- [What is expected] Your answer should consist of the lines in the listing that hold "none".

- [Data listing]
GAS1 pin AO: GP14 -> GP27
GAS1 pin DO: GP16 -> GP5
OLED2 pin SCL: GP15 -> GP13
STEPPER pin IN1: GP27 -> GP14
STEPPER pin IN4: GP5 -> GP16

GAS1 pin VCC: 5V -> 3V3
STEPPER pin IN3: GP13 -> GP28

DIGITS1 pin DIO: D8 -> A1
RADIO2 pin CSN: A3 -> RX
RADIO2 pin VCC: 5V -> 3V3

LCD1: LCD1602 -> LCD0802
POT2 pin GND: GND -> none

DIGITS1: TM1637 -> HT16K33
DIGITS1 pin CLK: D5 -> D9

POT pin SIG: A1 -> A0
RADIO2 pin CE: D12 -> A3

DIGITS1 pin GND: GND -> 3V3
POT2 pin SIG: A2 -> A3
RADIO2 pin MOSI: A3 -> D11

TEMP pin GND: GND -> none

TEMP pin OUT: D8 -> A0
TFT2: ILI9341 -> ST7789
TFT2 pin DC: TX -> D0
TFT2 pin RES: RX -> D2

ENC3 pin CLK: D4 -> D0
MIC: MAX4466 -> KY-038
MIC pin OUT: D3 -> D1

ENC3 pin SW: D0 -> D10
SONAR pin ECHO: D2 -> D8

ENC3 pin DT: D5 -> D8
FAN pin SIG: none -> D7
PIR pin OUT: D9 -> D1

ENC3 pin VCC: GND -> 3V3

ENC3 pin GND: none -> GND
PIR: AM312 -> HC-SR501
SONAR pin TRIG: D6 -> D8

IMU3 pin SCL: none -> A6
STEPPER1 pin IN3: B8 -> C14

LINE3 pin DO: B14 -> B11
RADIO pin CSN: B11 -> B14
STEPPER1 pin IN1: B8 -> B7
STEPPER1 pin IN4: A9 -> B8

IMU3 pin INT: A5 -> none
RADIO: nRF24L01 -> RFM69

- [Answer box]
POT2 pin GND: GND -> none
TEMP pin GND: GND -> none
FAN pin SIG: none -> D7
ENC3 pin GND: none -> GND
IMU3 pin SCL: none -> A6
IMU3 pin INT: A5 -> none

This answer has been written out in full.